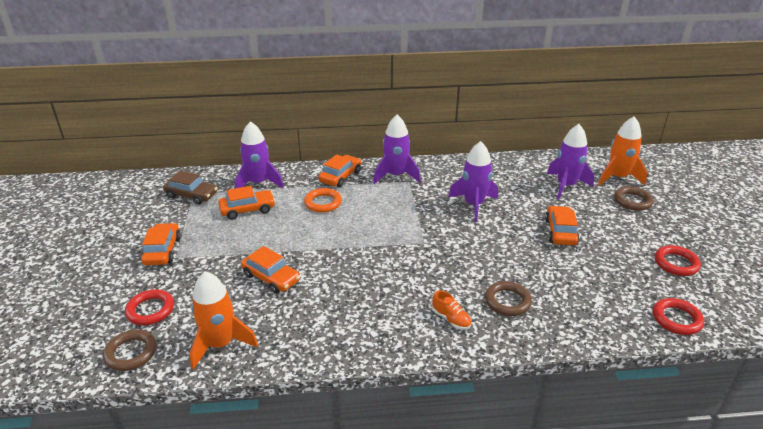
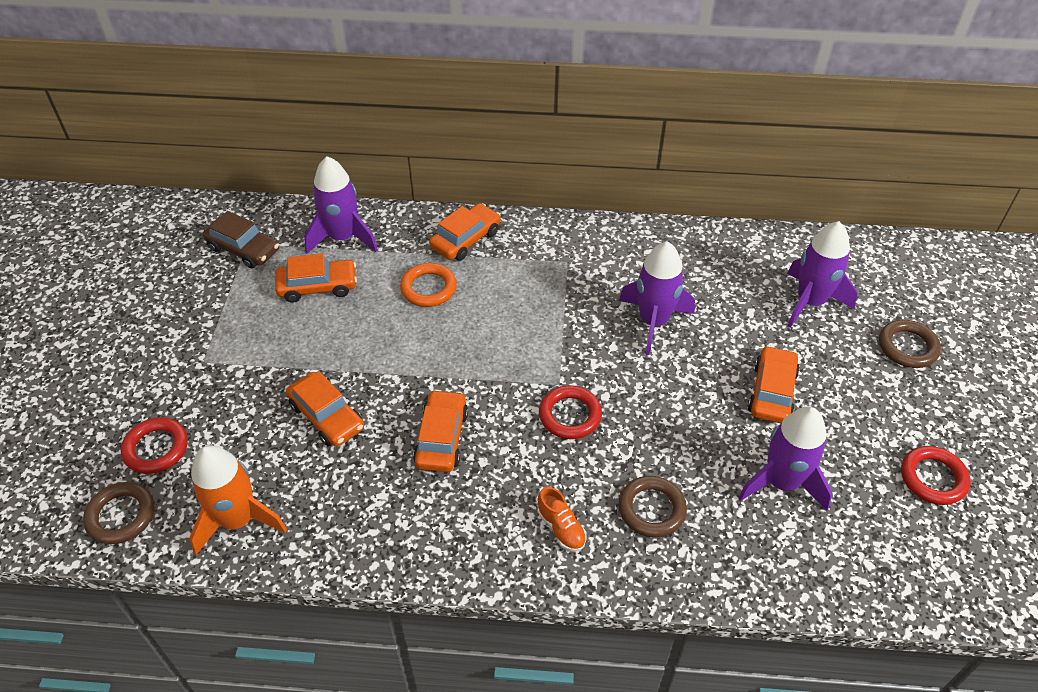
camera: 10 degrees right, 15 degrees up
orange car [141,223,181,265] -> orange car moved to [413,389,468,472]
purple rocket [373,115,421,184] -> purple rocket moved to [738,406,832,510]
orange rocket [598,116,647,185] -> none
red ring [653,298,704,335] -> red ring moved to [539,385,602,439]

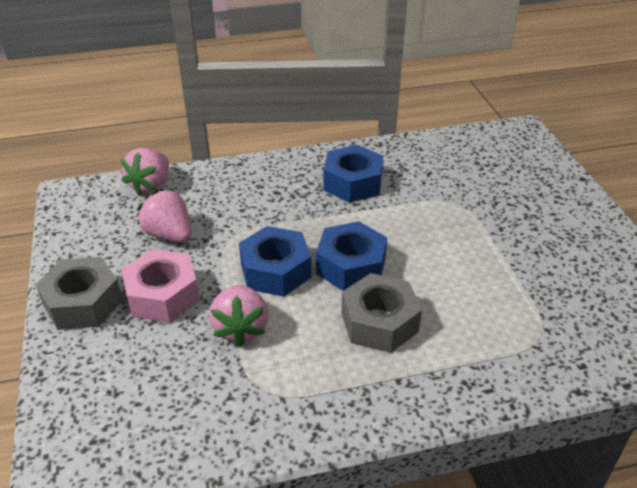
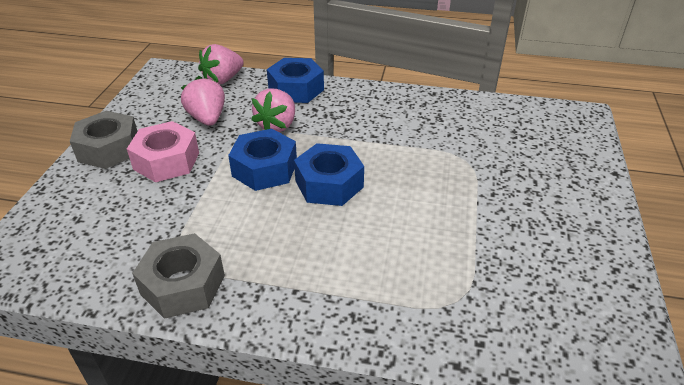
camera: 25 degrees right, 0 degrees up
pink strawberry [209,285,269,347] -> pink strawberry moved to [251,88,295,132]
blue nut [324,145,383,203] -> blue nut moved to [267,58,324,103]
grey nut [341,273,422,353] -> grey nut moved to [132,233,225,319]

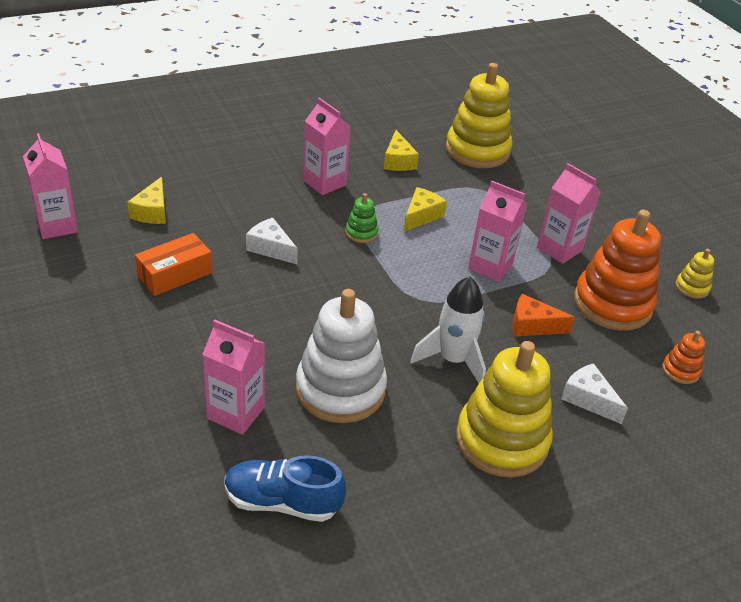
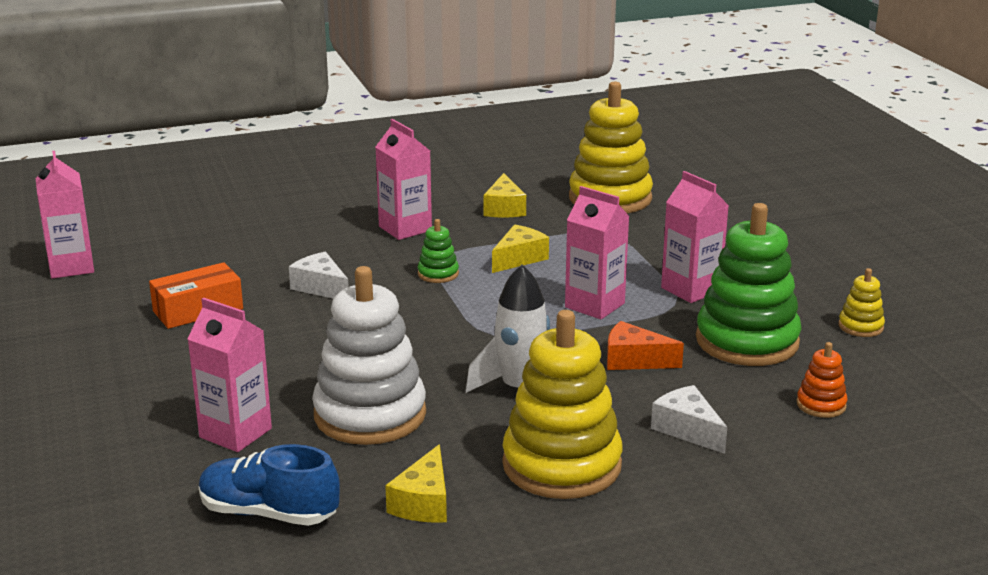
camera: 10 degrees right, 15 degrees down
yellow cheese [127,177,166,224] -> yellow cheese moved to [385,444,447,523]
orange stacking toy [574,210,661,331] -> green stacking toy [696,203,801,366]

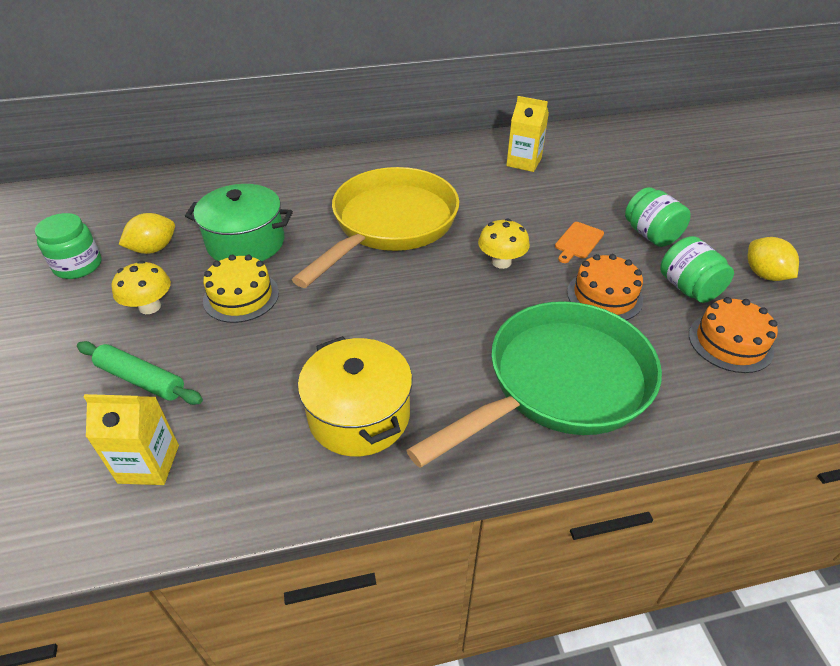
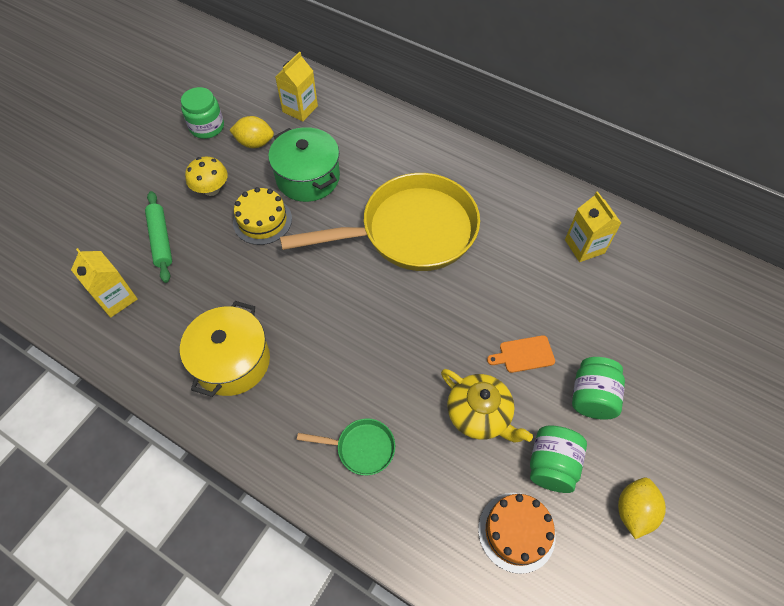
camera: 45 degrees right, 15 degrees up
green pan [406,301,662,468] -> green pan [297,419,395,475], size x0.41
yellow mushroom [478,219,530,269] -> none
orange cake [567,254,643,320] -> yellow teapot [441,369,533,442]
none -> yellow carton [275,51,318,122]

══════════

● EXERCISE DESCRIPTION
The answer must be the full listing, restated word for word, with no pictures in it.

● TASK OUTPUT
camera: 10 degrees right, 15 degrees up
orange car [141,223,181,265] -> orange car moved to [413,389,468,472]
purple rocket [373,115,421,184] -> purple rocket moved to [738,406,832,510]
orange rocket [598,116,647,185] -> none
red ring [653,298,704,335] -> red ring moved to [539,385,602,439]

camera: 25 degrees right, 0 degrees up
pink strawberry [209,285,269,347] -> pink strawberry moved to [251,88,295,132]
blue nut [324,145,383,203] -> blue nut moved to [267,58,324,103]
grey nut [341,273,422,353] -> grey nut moved to [132,233,225,319]

camera: 10 degrees right, 15 degrees down
yellow cheese [127,177,166,224] -> yellow cheese moved to [385,444,447,523]
orange stacking toy [574,210,661,331] -> green stacking toy [696,203,801,366]

camera: 45 degrees right, 15 degrees up
green pan [406,301,662,468] -> green pan [297,419,395,475], size x0.41
yellow mushroom [478,219,530,269] -> none
orange cake [567,254,643,320] -> yellow teapot [441,369,533,442]
none -> yellow carton [275,51,318,122]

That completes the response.